■ **Information provided**:
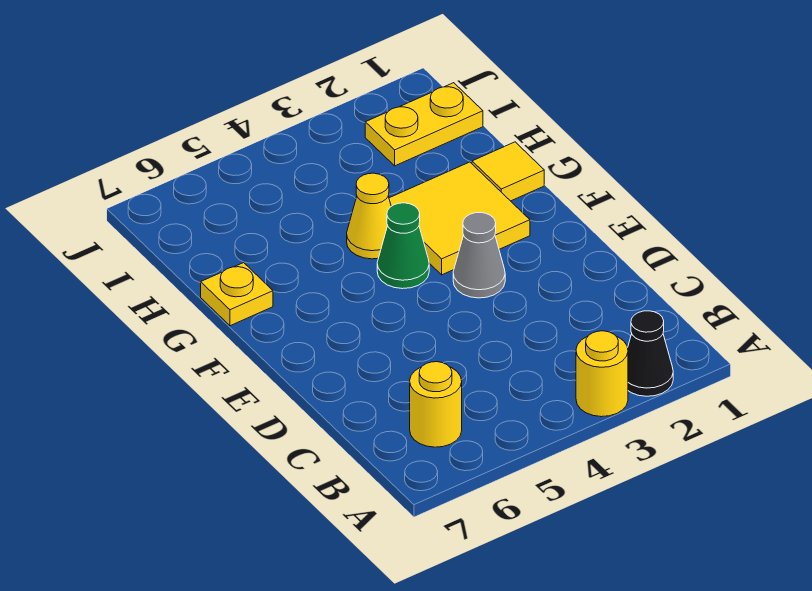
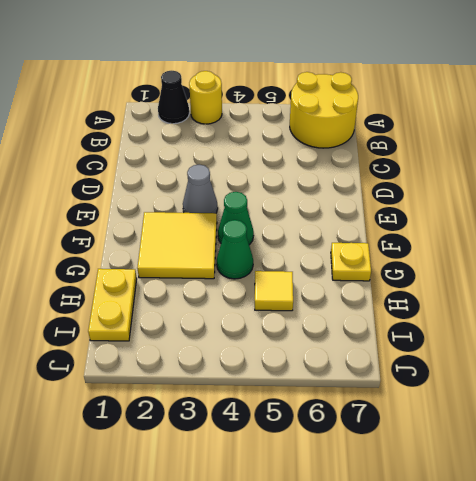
yellow round brick B6 level 1 -> yellow round brick A6:B7 level 1
yellow tile G1 level 1 -> yellow tile H5 level 1
yellow cone G4 level 1 -> green cone G4 level 1
yellow plate I1:I2 level 1 -> yellow plate H1:I1 level 1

■ **Brief**: Your task is to reproduce exactly the lines that begin at the line containing "yellow tile G1" and end at the final line of the data above.

■ **Written response**:
yellow tile G1 level 1 -> yellow tile H5 level 1
yellow cone G4 level 1 -> green cone G4 level 1
yellow plate I1:I2 level 1 -> yellow plate H1:I1 level 1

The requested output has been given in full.